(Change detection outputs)
====
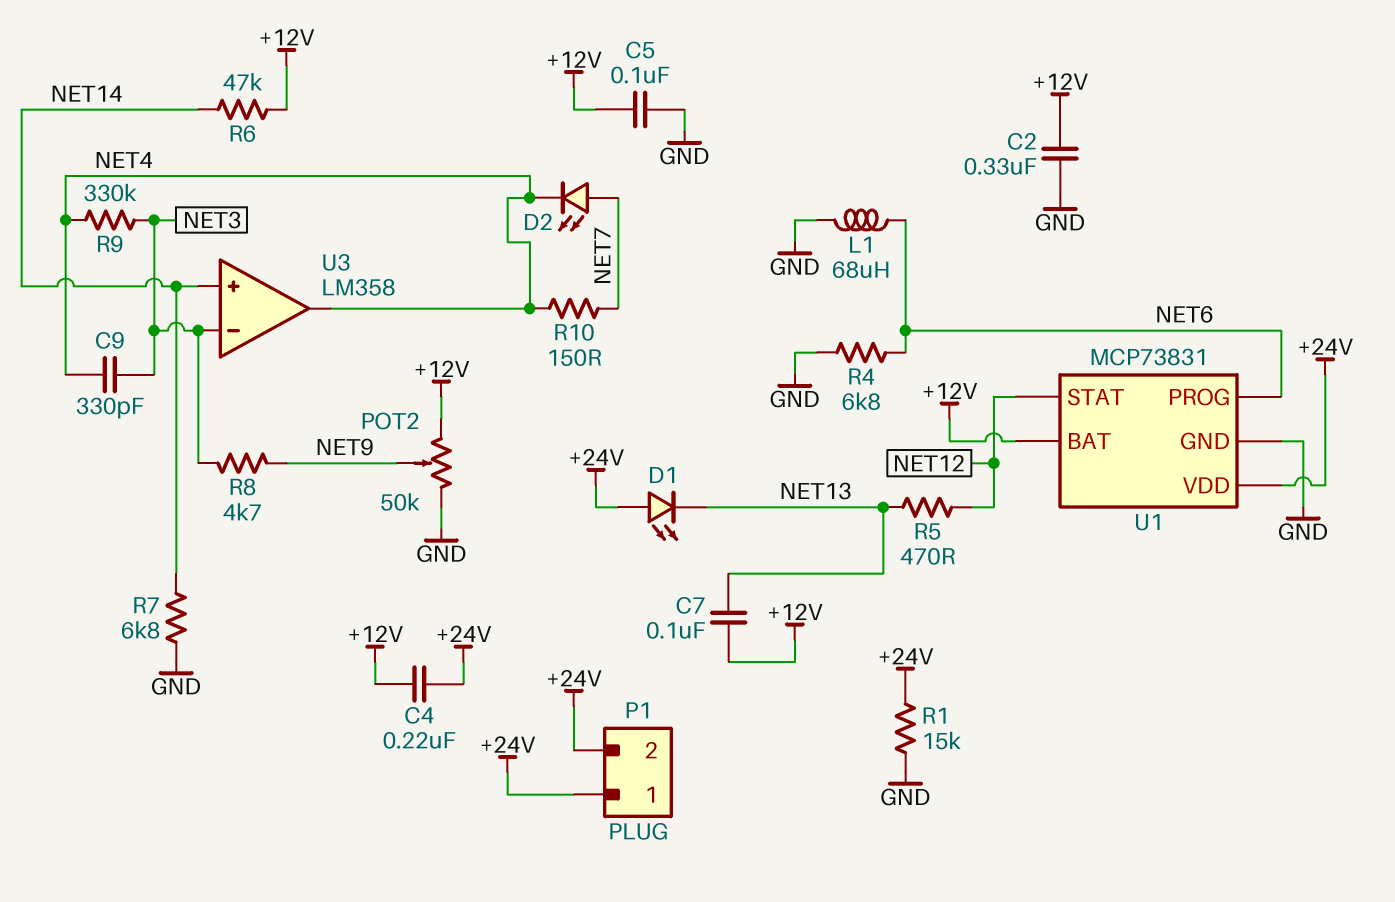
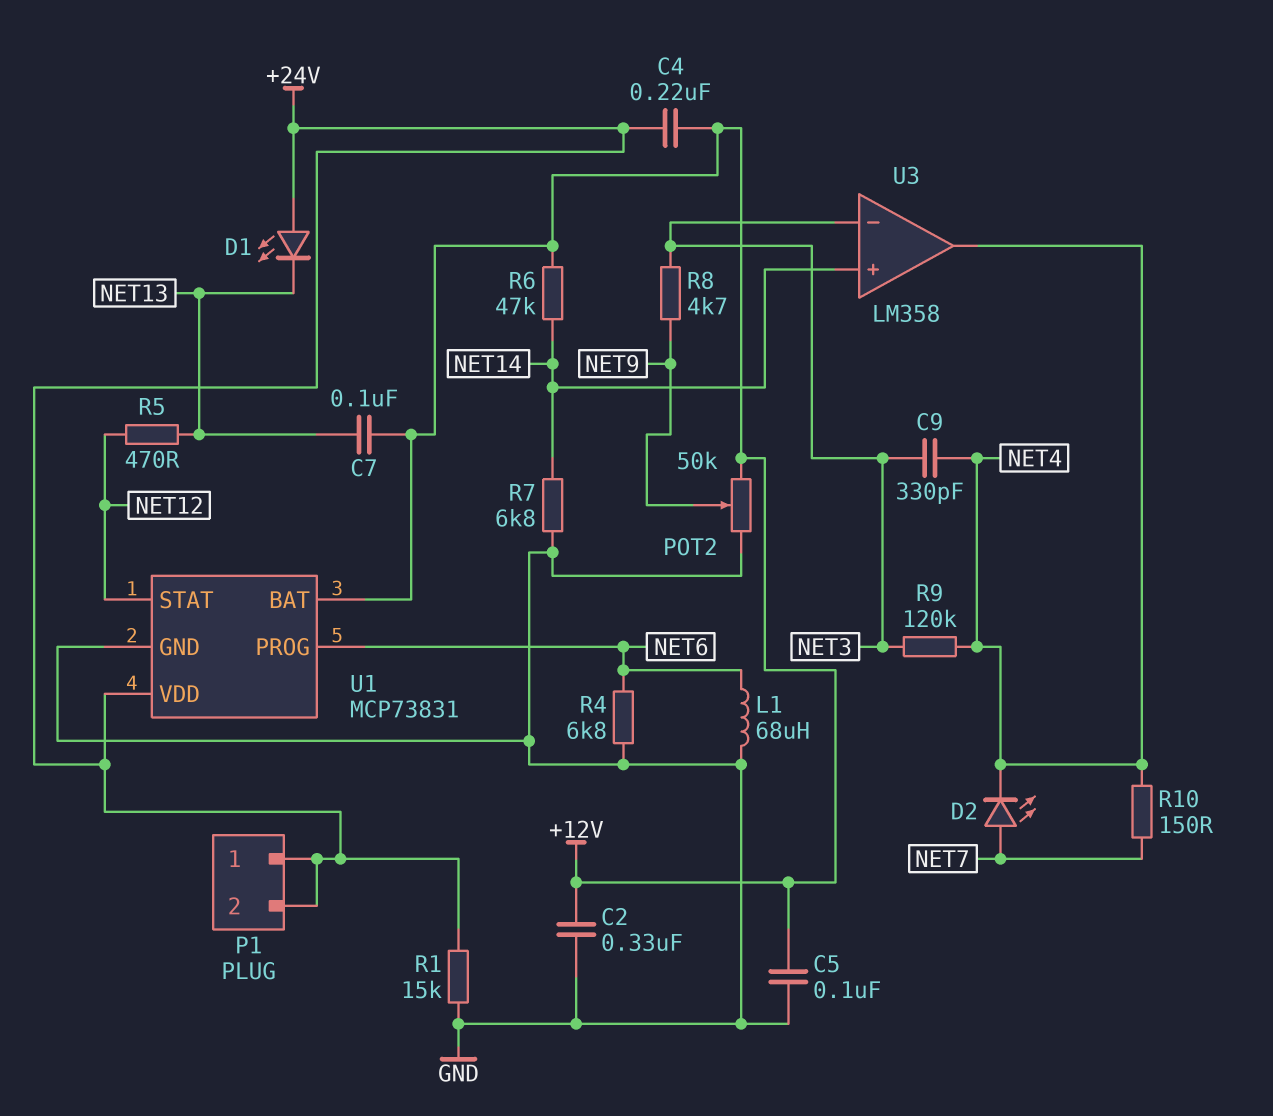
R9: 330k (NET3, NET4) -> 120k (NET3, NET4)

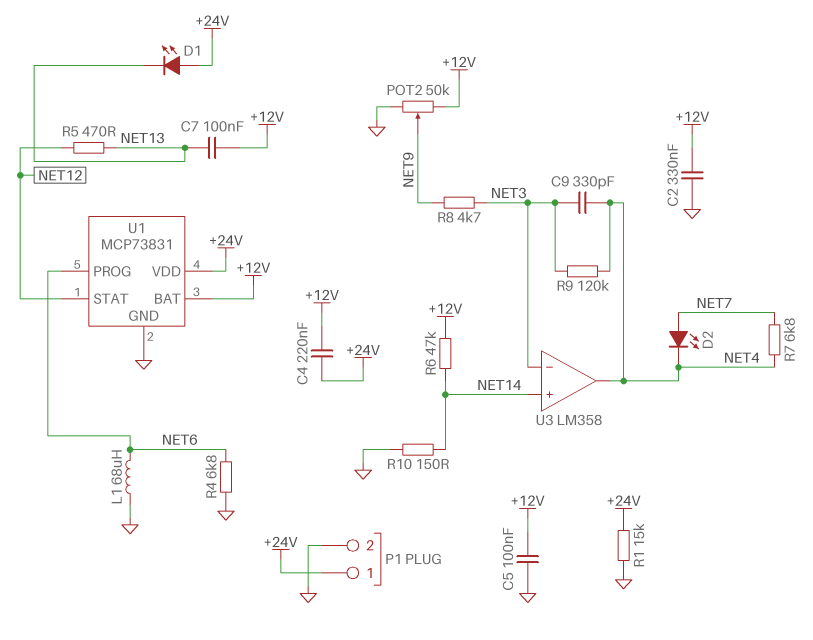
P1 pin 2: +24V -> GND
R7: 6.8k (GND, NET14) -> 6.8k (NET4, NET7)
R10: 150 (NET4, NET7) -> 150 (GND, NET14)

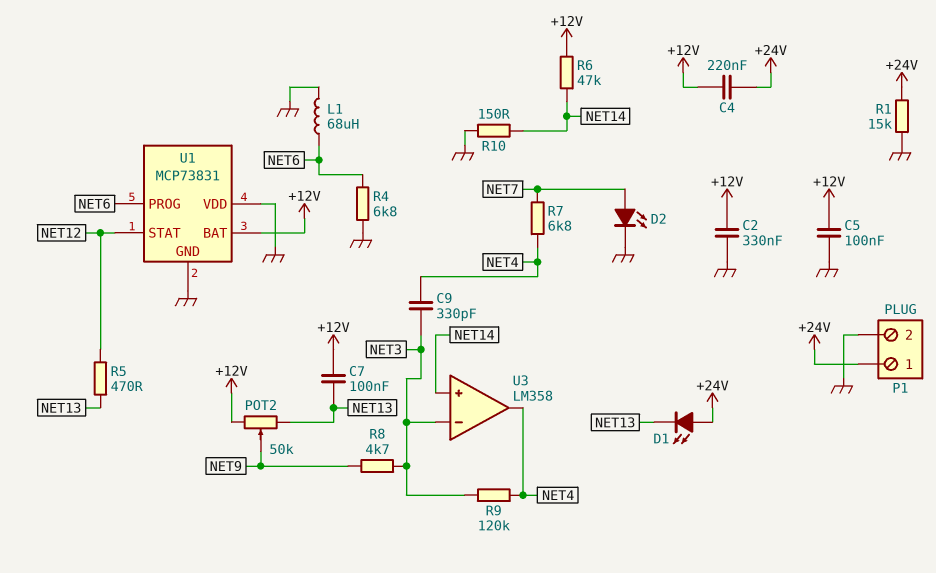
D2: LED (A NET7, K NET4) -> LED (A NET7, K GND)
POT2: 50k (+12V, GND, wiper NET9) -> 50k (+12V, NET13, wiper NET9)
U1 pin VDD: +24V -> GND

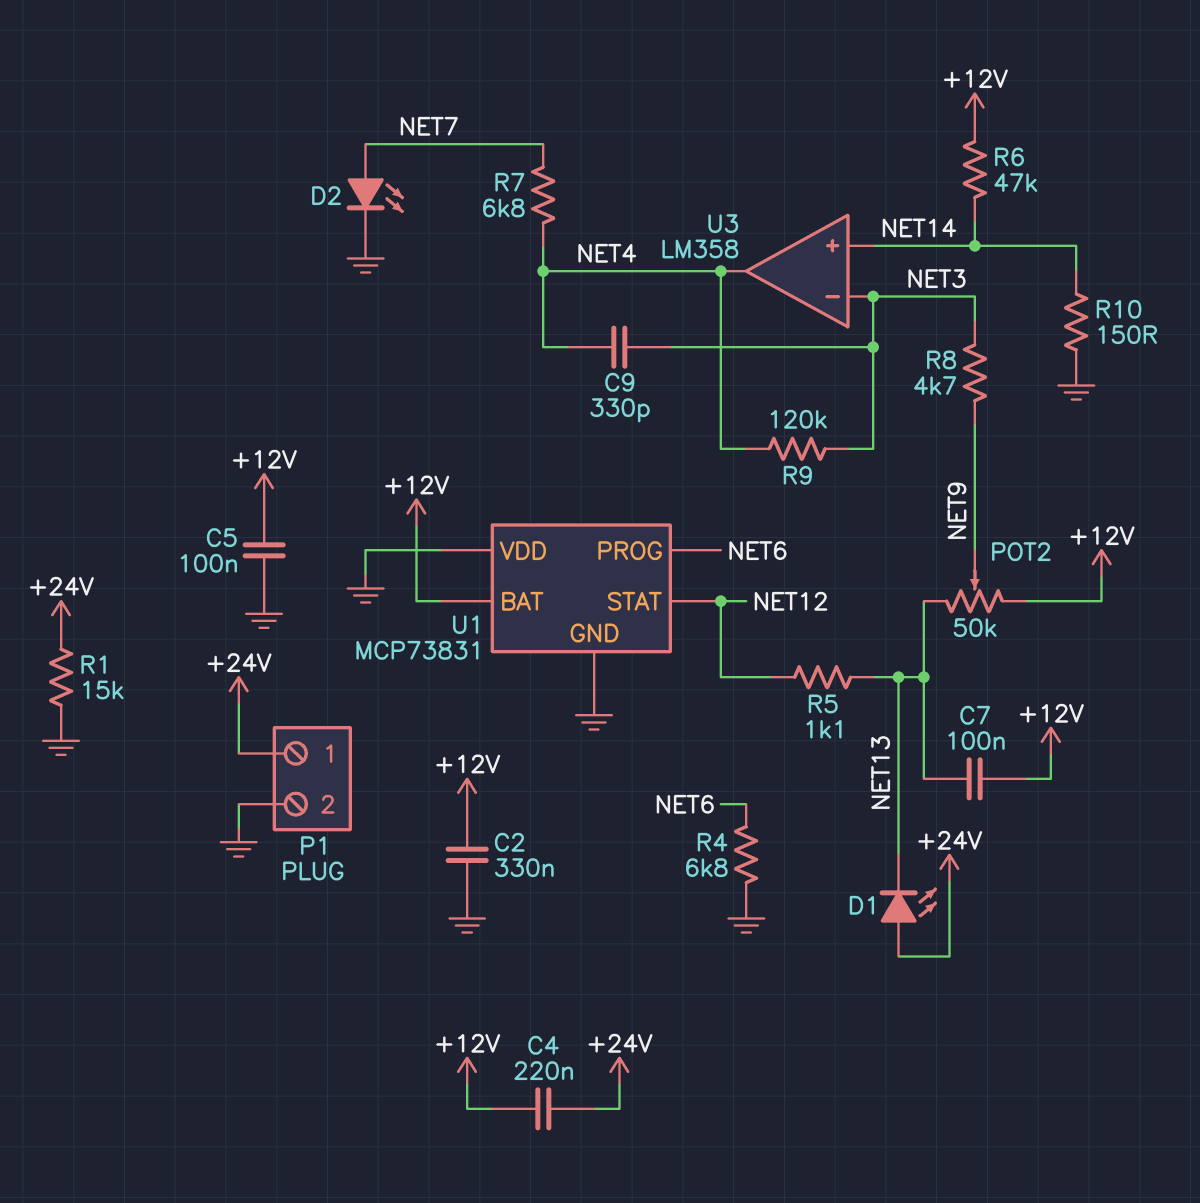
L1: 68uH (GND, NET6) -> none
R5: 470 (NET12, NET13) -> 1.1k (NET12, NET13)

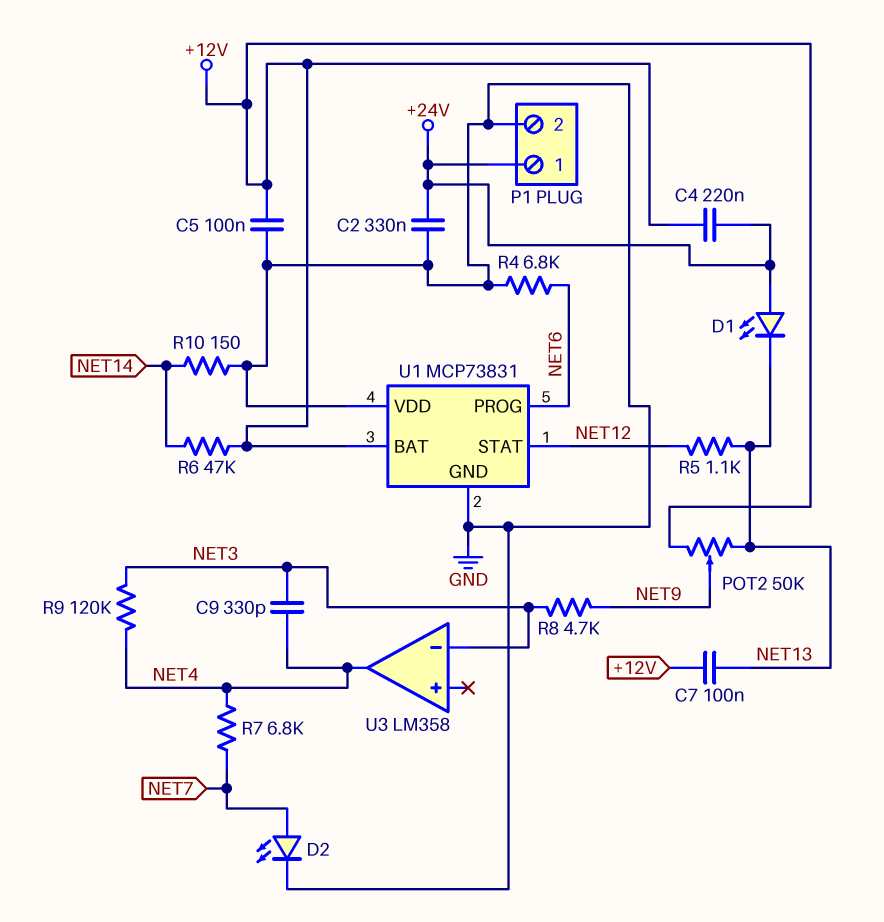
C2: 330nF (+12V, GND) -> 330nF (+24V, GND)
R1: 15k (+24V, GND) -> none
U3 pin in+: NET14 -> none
====
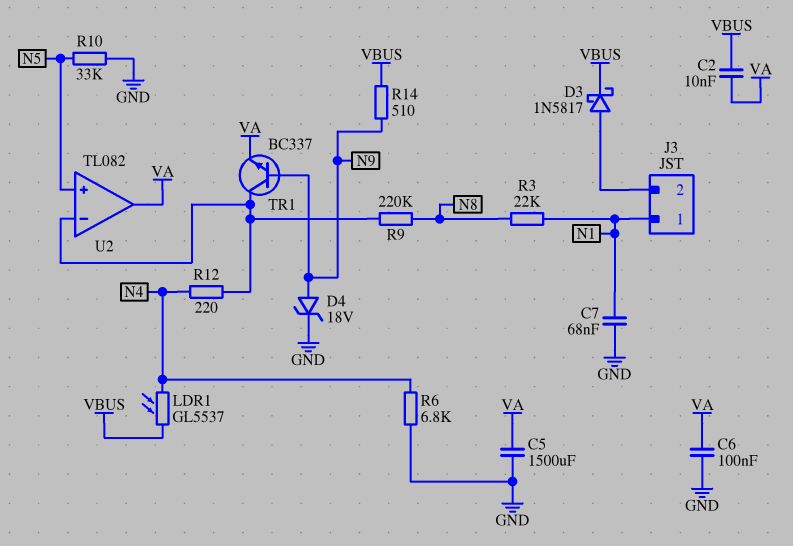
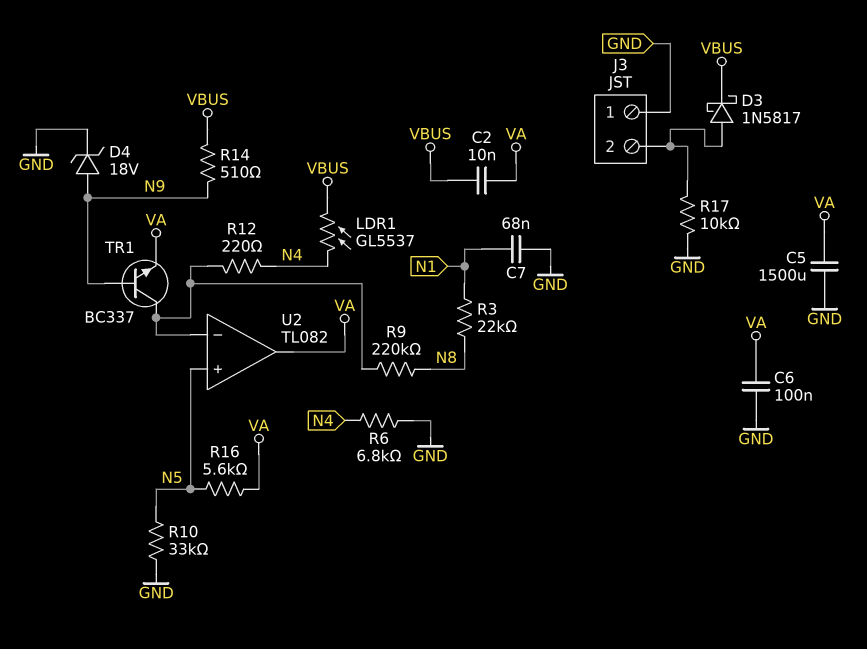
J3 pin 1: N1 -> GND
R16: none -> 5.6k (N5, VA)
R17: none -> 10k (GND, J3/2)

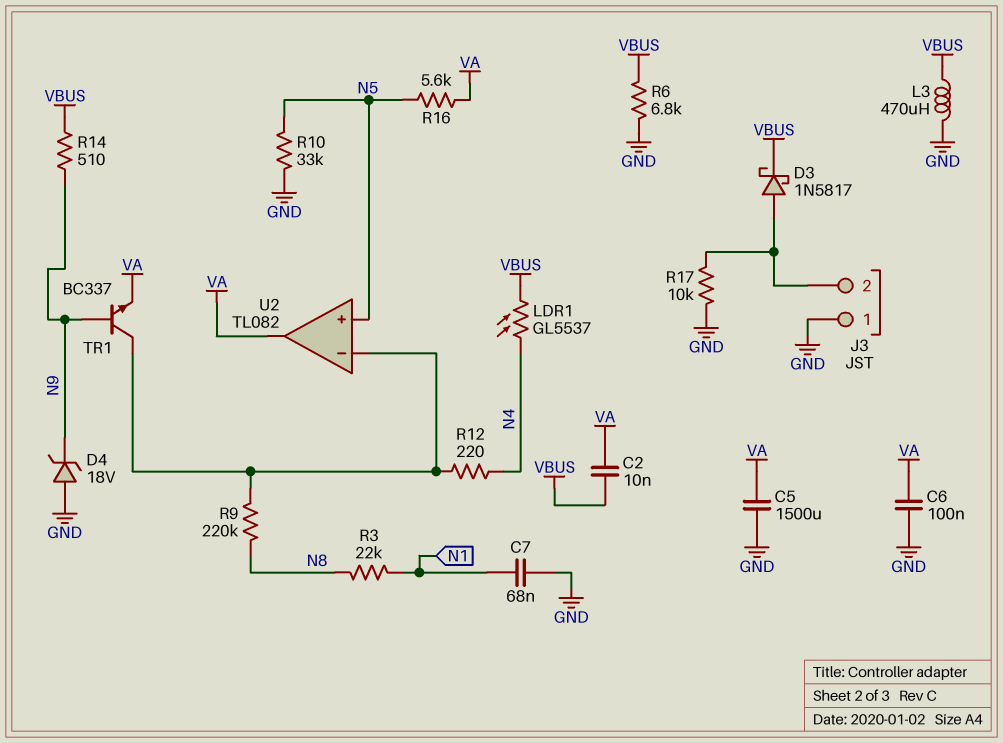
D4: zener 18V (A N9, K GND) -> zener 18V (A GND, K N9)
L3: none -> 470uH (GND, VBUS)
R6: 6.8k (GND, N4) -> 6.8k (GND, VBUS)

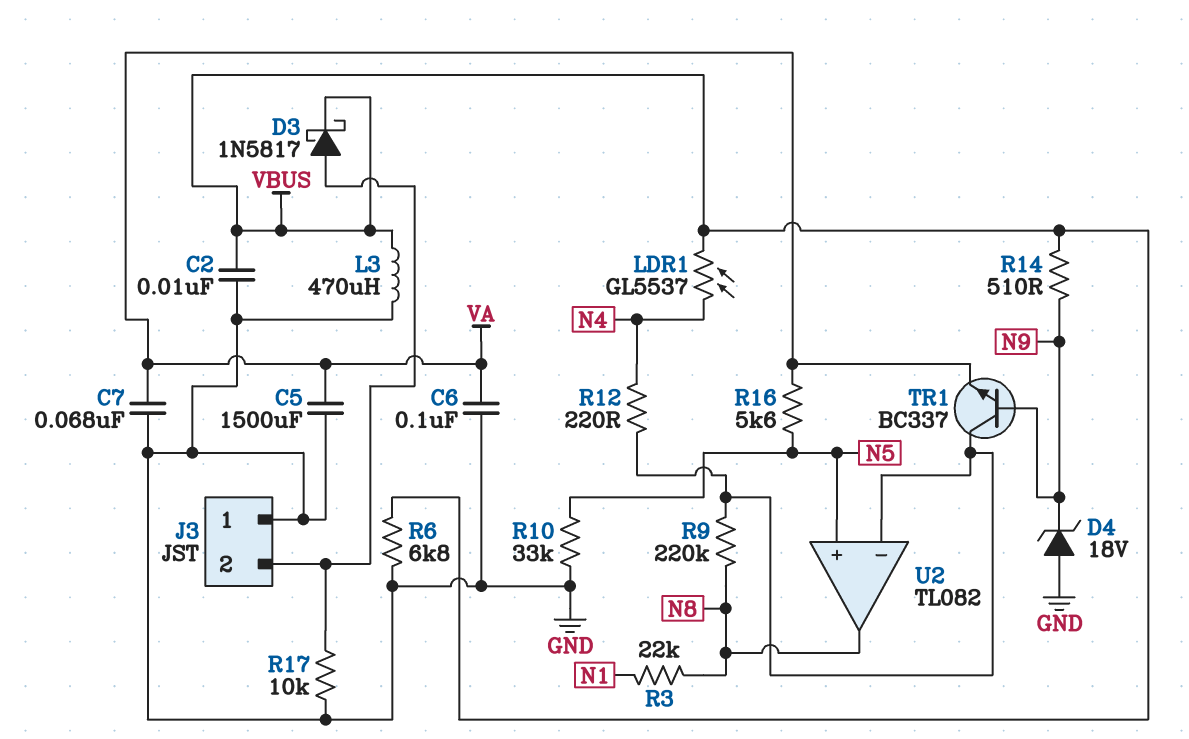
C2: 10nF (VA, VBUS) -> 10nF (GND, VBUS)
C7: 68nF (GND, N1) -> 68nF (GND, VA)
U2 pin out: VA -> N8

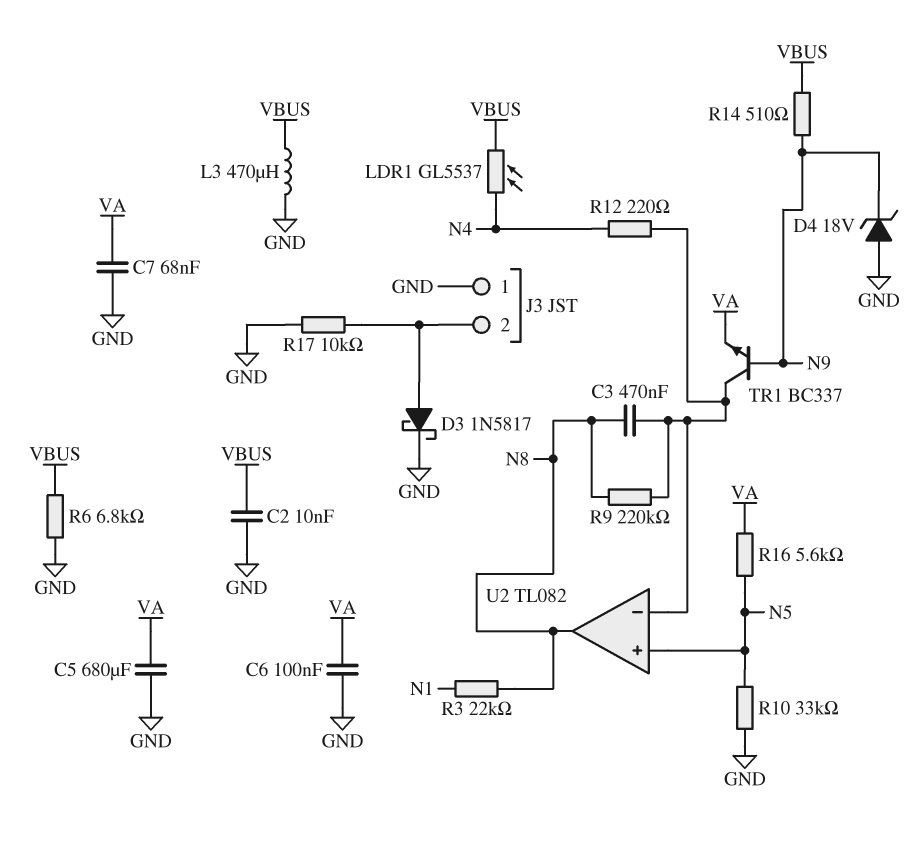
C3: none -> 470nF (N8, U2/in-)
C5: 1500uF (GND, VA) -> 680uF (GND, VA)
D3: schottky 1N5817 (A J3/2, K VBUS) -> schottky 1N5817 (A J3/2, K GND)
====
### BRIEF
Your task is to retype the entries verbatim, starting with the line that holds "C2: 330nF (+12V, GND) -> 330nF (+24V, GND)" and stopping after the line that holds "U3 pin in+: NET14 -> none".

### WORKED SOLUTION
C2: 330nF (+12V, GND) -> 330nF (+24V, GND)
R1: 15k (+24V, GND) -> none
U3 pin in+: NET14 -> none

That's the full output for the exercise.